-- Opening Marker --
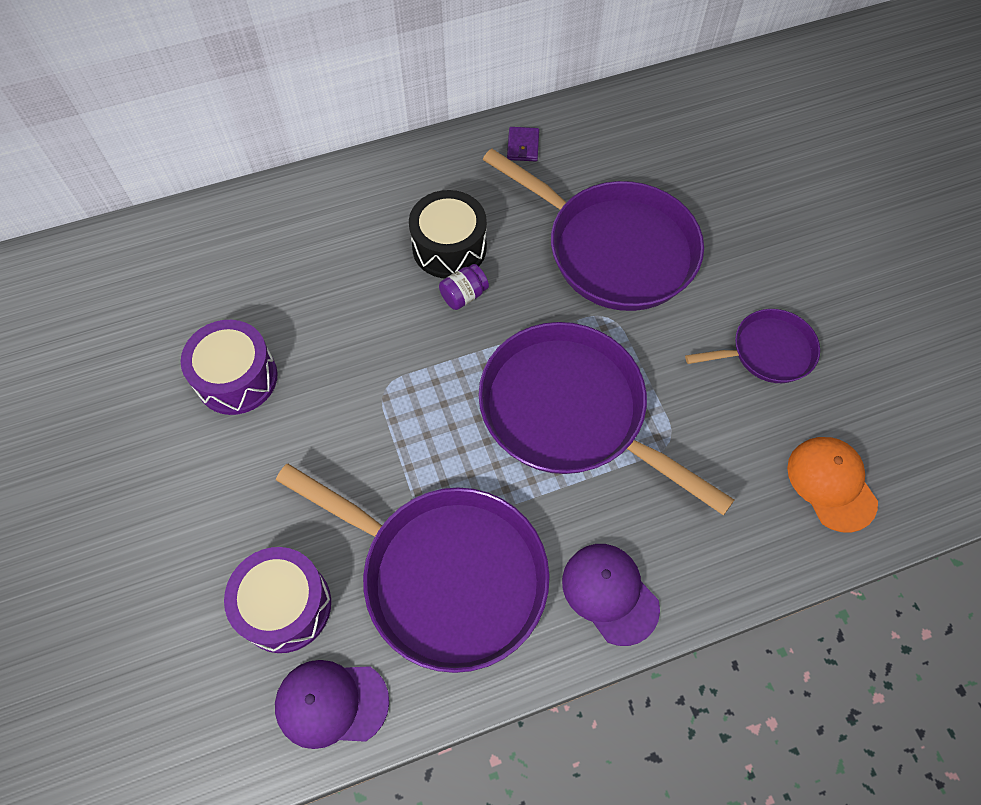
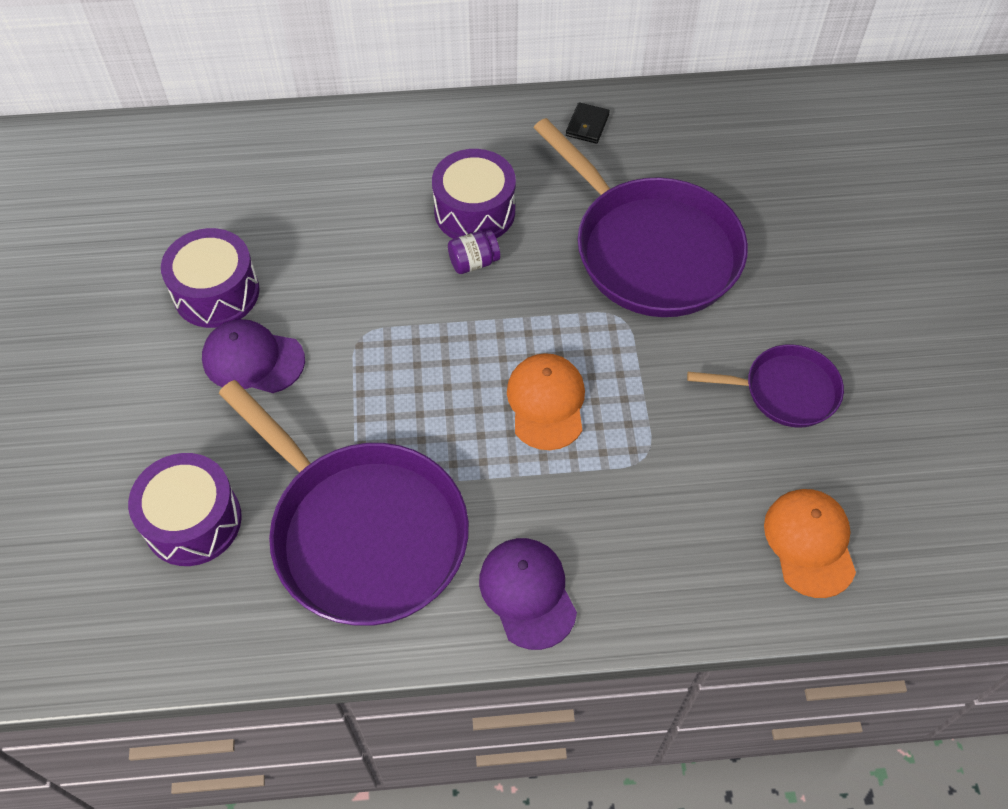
camera: 15 degrees right, 5 degrees down
(331, 703) = (208, 625): purple cap -> purple cap (253, 359)
(449, 247) = (474, 211): black drum -> purple drum
(523, 146) = (587, 125): purple wallet -> black wallet
(569, 412) = (546, 403): purple pan -> orange cap

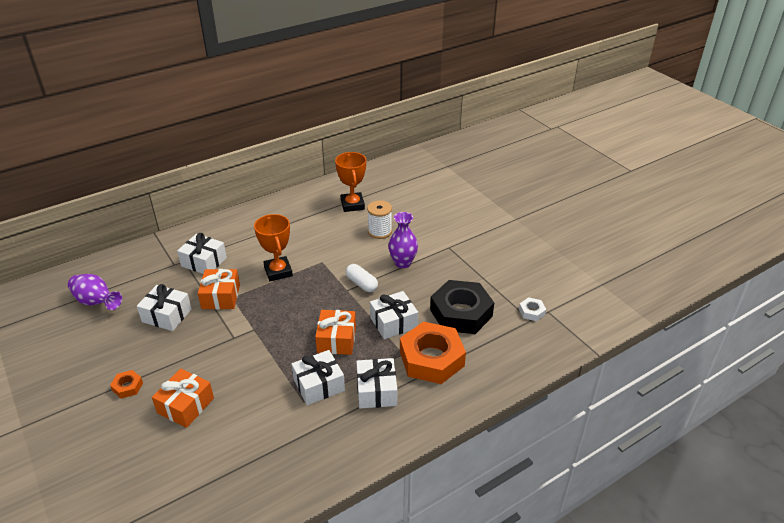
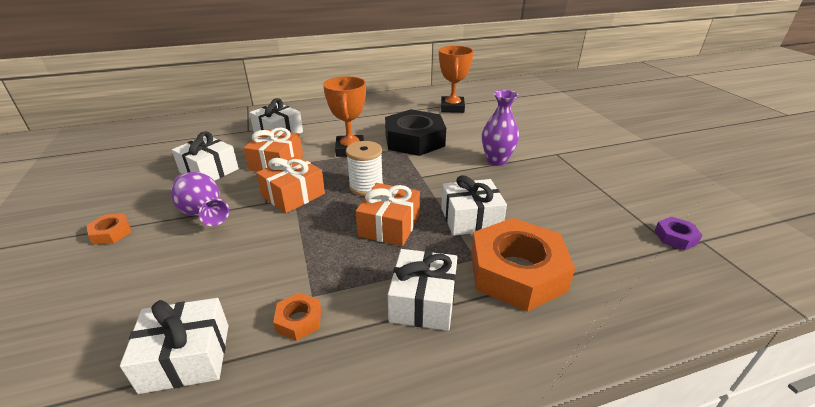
camera: 15 degrees right, 5 degrees down
(96, 302) = (151, 149): purple vase -> purple vase (203, 213)
(185, 405) = (158, 268): orange gift -> orange gift (293, 195)
(303, 419) = (299, 320): none -> orange nut
(319, 385) = (343, 276): white gift -> white gift (186, 357)
(361, 284) = (441, 173): white capsule -> none
(379, 231) = (476, 131): white spool -> white spool (366, 186)
(461, 313) = (567, 222): black nut -> black nut (414, 140)
(531, 312) = (675, 237): white nut -> purple nut

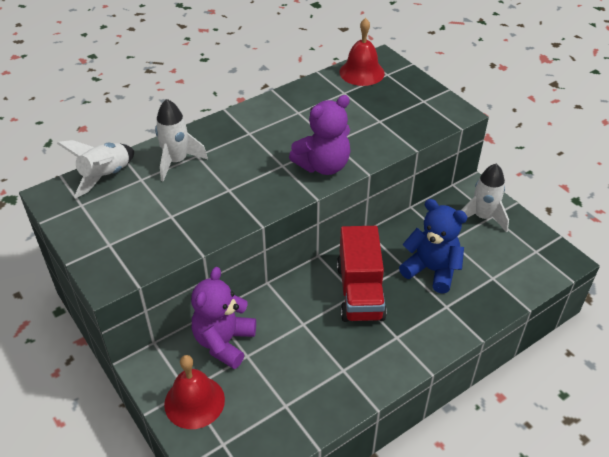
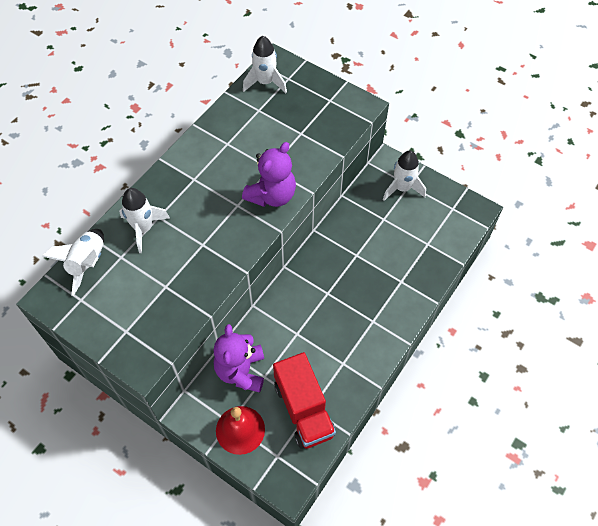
camera: 20 degrees left, 15 degrees up
(360, 292) = (330, 290): red truck -> red truck (303, 409)
(361, 72) = (265, 82): red bell -> white rocket
(431, 270) = (379, 252): blue teddy bear -> none

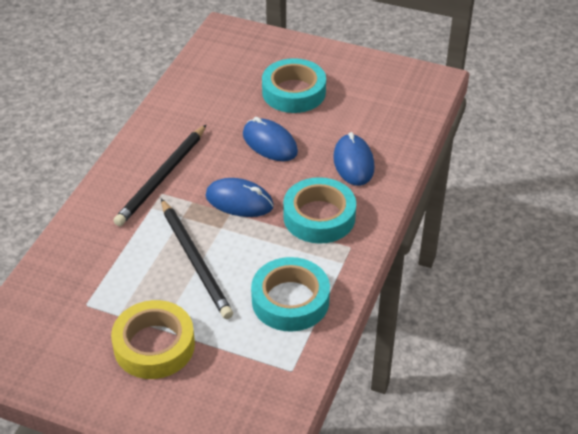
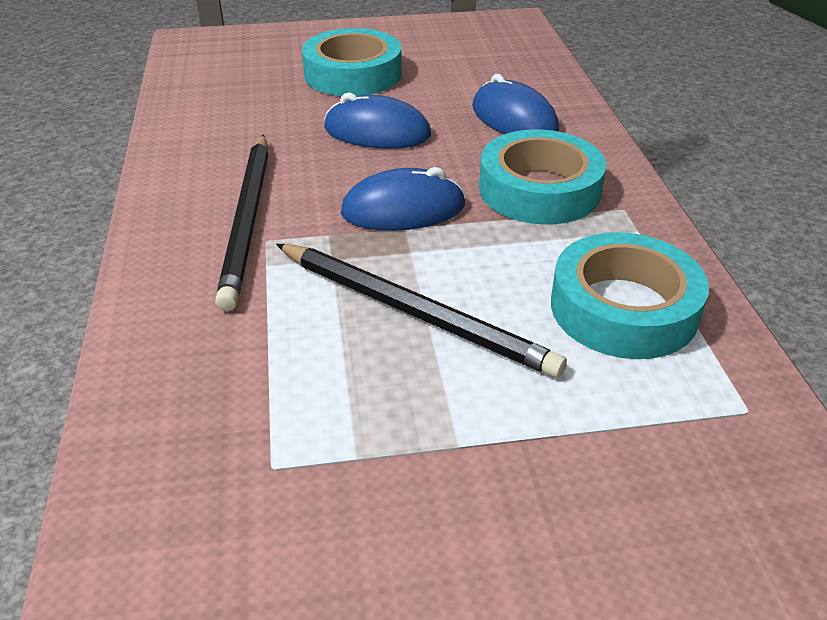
camera: 30 degrees left, 5 degrees down
(154, 345) = (476, 482): yellow tape -> none

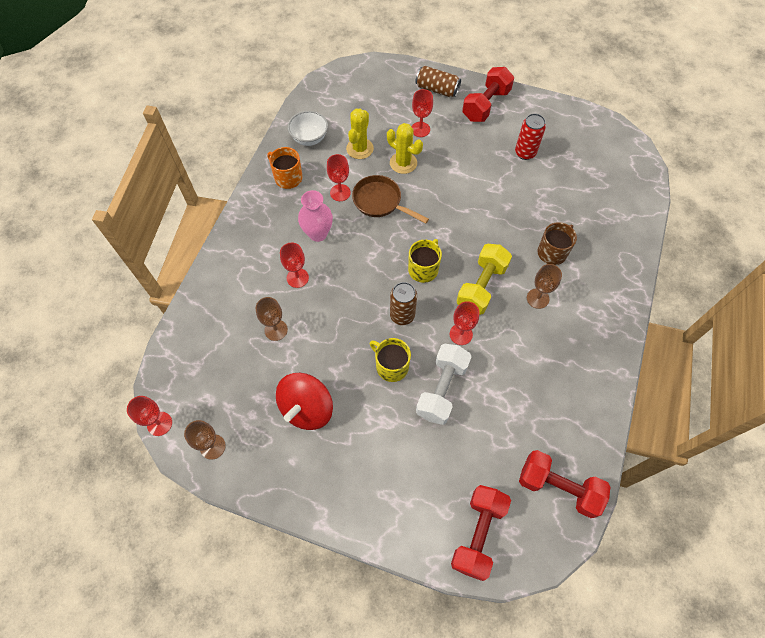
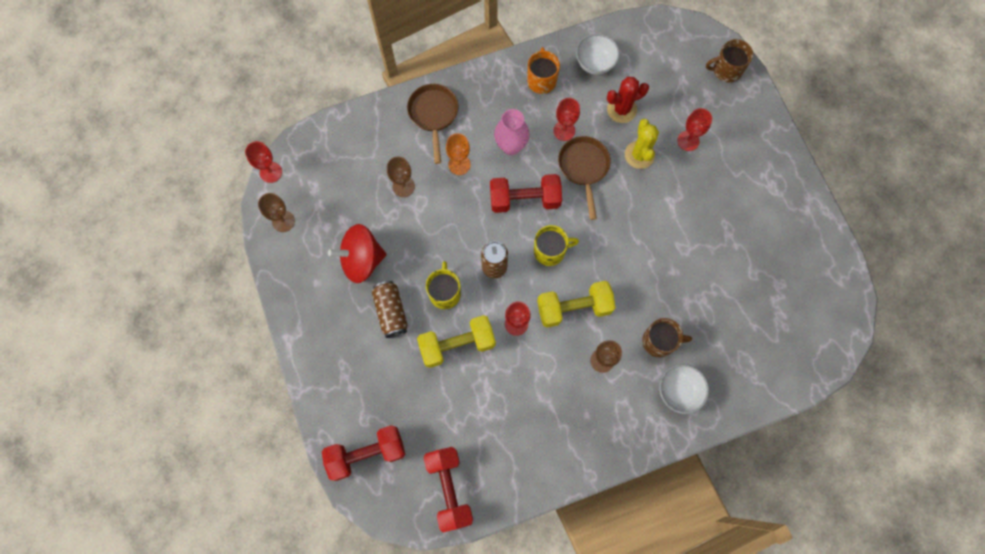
camera: 50 degrees right, 10 degrees up
(240, 265) = (433, 115): none -> brown pan
(297, 278) = (459, 164): red goblet -> orange goblet
(360, 148) = (621, 110): yellow cactus -> red cactus
(391, 74) = (726, 70): none -> brown mug
(437, 89) = (746, 120): brown can -> brown can (391, 312)
(442, 389) = (457, 344): white dumbbell -> yellow dumbbell
(486, 105) = (769, 173): red dumbbell -> red dumbbell (524, 199)
(525, 153) = (746, 245): red can -> none
(599, 267) = (678, 391): none -> white bowl

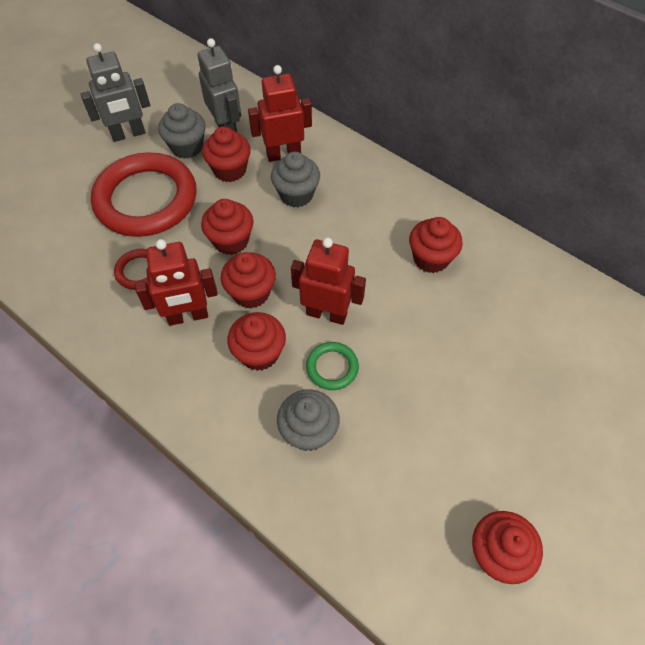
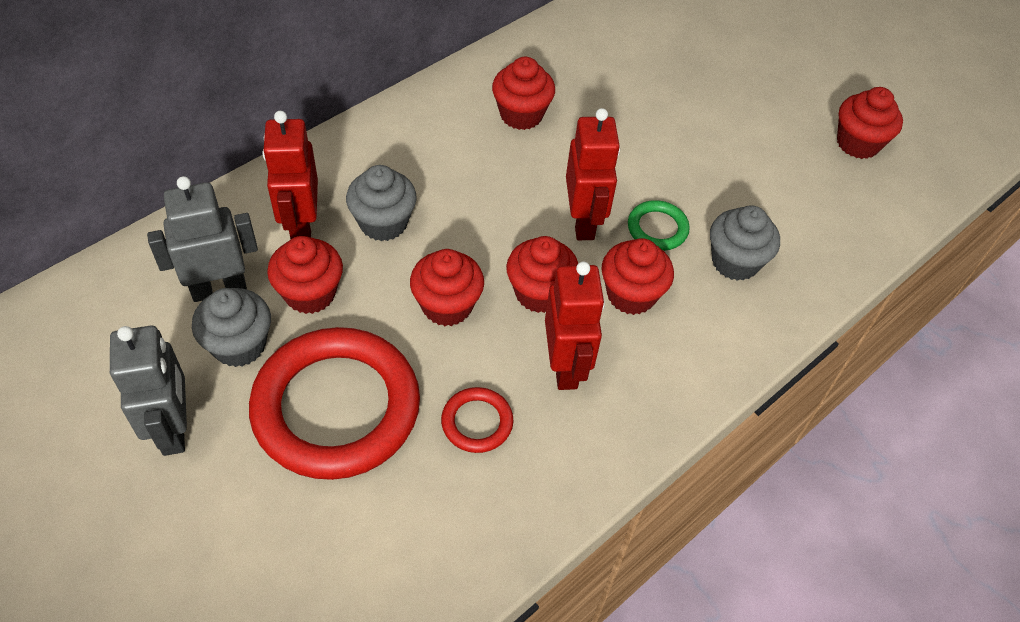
camera: 85 degrees left, 5 degrees down
(326, 314) = (583, 222): red robot -> red robot turned 150 degrees clockwise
-- Closing Marker --
Transcribe the entries above exactly, from their first line through the line with "camera: 30 degrees left, 5 degrees down", and omit all pictures.

- Result of this task -
camera: 15 degrees right, 5 degrees down
(331, 703) = (208, 625): purple cap -> purple cap (253, 359)
(449, 247) = (474, 211): black drum -> purple drum
(523, 146) = (587, 125): purple wallet -> black wallet
(569, 412) = (546, 403): purple pan -> orange cap

camera: 15 degrees right, 5 degrees down
(96, 302) = (151, 149): purple vase -> purple vase (203, 213)
(185, 405) = (158, 268): orange gift -> orange gift (293, 195)
(303, 419) = (299, 320): none -> orange nut
(319, 385) = (343, 276): white gift -> white gift (186, 357)
(361, 284) = (441, 173): white capsule -> none
(379, 231) = (476, 131): white spool -> white spool (366, 186)
(461, 313) = (567, 222): black nut -> black nut (414, 140)
(531, 312) = (675, 237): white nut -> purple nut

camera: 20 degrees left, 15 degrees up
(360, 292) = (330, 290): red truck -> red truck (303, 409)
(361, 72) = (265, 82): red bell -> white rocket
(431, 270) = (379, 252): blue teddy bear -> none

camera: 30 degrees left, 5 degrees down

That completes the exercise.